= Beginning of Section =

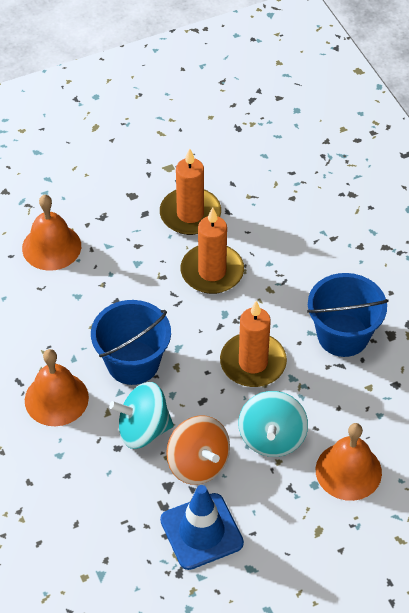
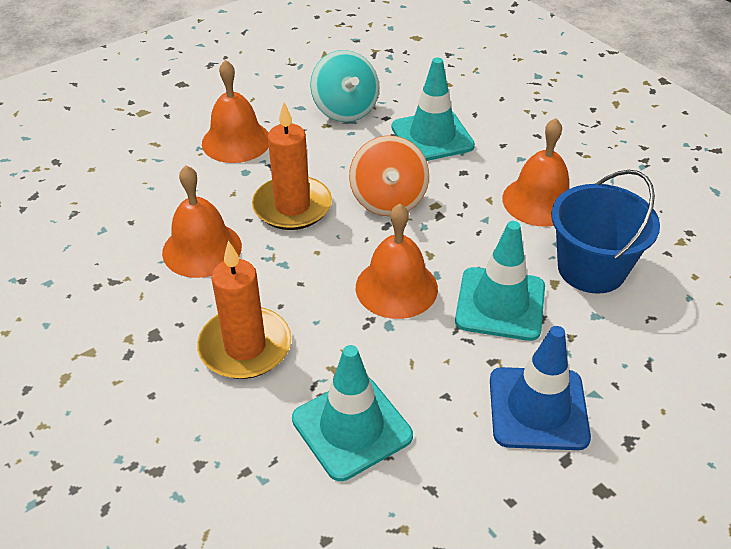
blue bucket: [91,300,171,385] [307,273,388,357] = 2 -> [551,170,660,294] = 1
orange bell: [22,195,81,271] [25,349,89,426] [316,423,382,501] = 3 -> [162,165,242,278] [202,60,269,163] [356,204,438,319] [502,118,569,227] = 4
orange candle: [160,148,221,235] [181,207,244,294] [220,301,287,387] = 3 -> [197,241,291,379] [252,102,332,230] = 2
turquoise spinning top: [109,382,174,449] [238,391,308,457] = 2 -> [310,50,379,122] = 1
turquoise traffic cone: none = 0 -> [292,345,413,481] [392,58,475,161] [455,221,545,341] = 3

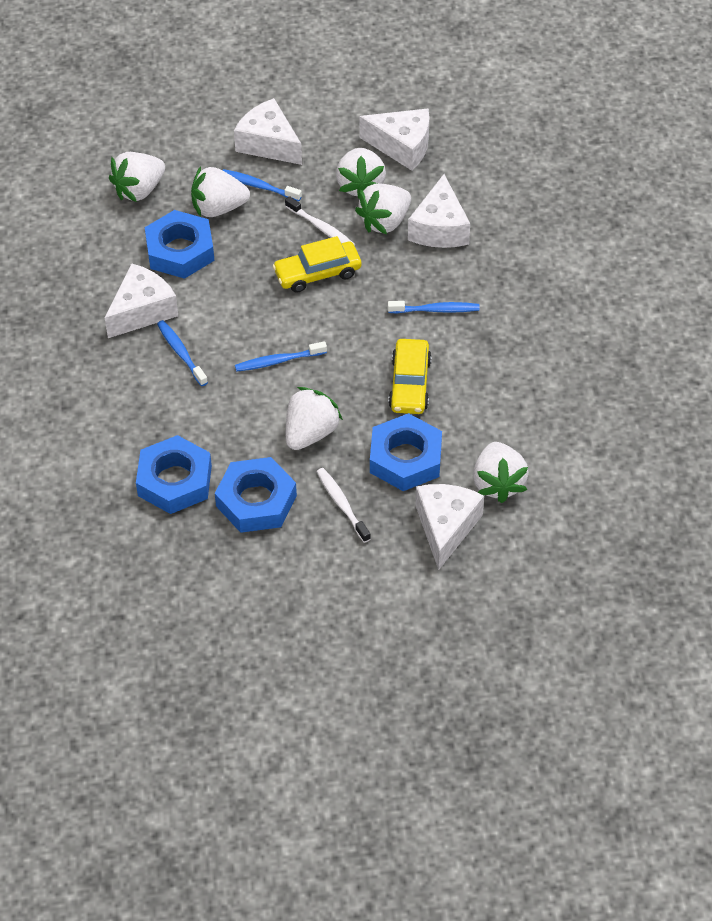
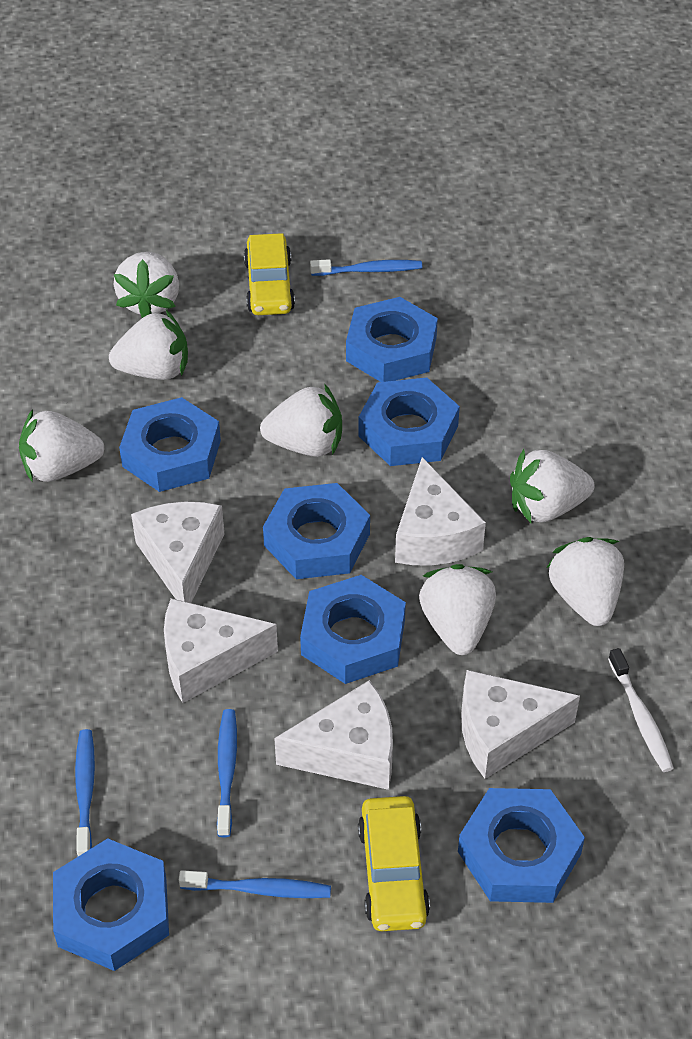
blue nut: [136,435,212,514] [145,210,214,279] [215,457,297,533] [370,413,442,491] = 4 -> [53,838,169,971] [119,397,221,492] [263,483,370,579] [300,575,406,684] [346,297,438,382] [358,378,460,466] [458,788,585,903] = 7
white strawberry: [109,152,165,202] [191,166,250,217] [286,387,343,450] [336,148,386,199] [355,183,411,234] [473,442,529,503] = 6 -> [19,409,104,482] [109,310,188,380] [114,252,179,318] [260,384,342,457] [419,564,496,655] [510,449,595,523] [546,537,624,626] = 7
white toothbrush: [285,196,355,246] [317,468,371,543] = 2 -> [608,648,674,772] = 1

= End of Section =

## AIM OF THE TASK
Restate word for word only the lines that run from the line holding "turquoise spinning top: [109,382,174,449]" to the end of the data, both ends kept, leaving every picture out.

## TASK SOLUTION
turquoise spinning top: [109,382,174,449] [238,391,308,457] = 2 -> [310,50,379,122] = 1
turquoise traffic cone: none = 0 -> [292,345,413,481] [392,58,475,161] [455,221,545,341] = 3

blue nut: [136,435,212,514] [145,210,214,279] [215,457,297,533] [370,413,442,491] = 4 -> [53,838,169,971] [119,397,221,492] [263,483,370,579] [300,575,406,684] [346,297,438,382] [358,378,460,466] [458,788,585,903] = 7
white strawberry: [109,152,165,202] [191,166,250,217] [286,387,343,450] [336,148,386,199] [355,183,411,234] [473,442,529,503] = 6 -> [19,409,104,482] [109,310,188,380] [114,252,179,318] [260,384,342,457] [419,564,496,655] [510,449,595,523] [546,537,624,626] = 7
white toothbrush: [285,196,355,246] [317,468,371,543] = 2 -> [608,648,674,772] = 1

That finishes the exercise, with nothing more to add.